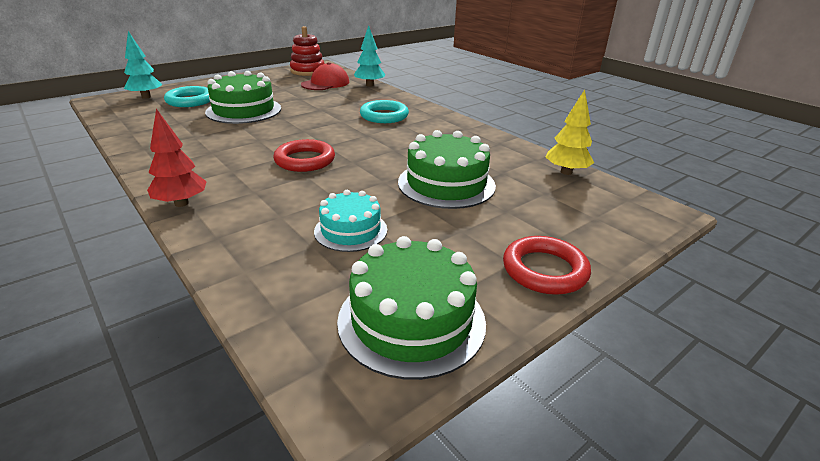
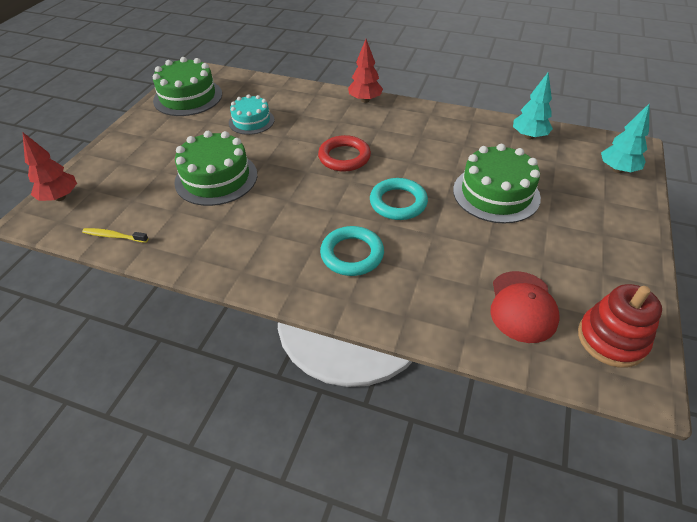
camera: 150 degrees right, 15 degrees up
(190, 101) = (571, 184): turquoise ring -> turquoise ring (398, 202)
(369, 85) = (461, 337): turquoise tree -> turquoise tree (529, 136)
(544, 270) = (128, 139): red ring -> none
(566, 172) = (114, 236): yellow tree -> yellow toothbrush
(636, 222) = (60, 197): none -> red tree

+ + + + + + +

§ **Requirement**
Copy the records shown above in their entirety and exactly; images are to be left out.

§ **Solution for this task**
camera: 150 degrees right, 15 degrees up
(190, 101) = (571, 184): turquoise ring -> turquoise ring (398, 202)
(369, 85) = (461, 337): turquoise tree -> turquoise tree (529, 136)
(544, 270) = (128, 139): red ring -> none
(566, 172) = (114, 236): yellow tree -> yellow toothbrush
(636, 222) = (60, 197): none -> red tree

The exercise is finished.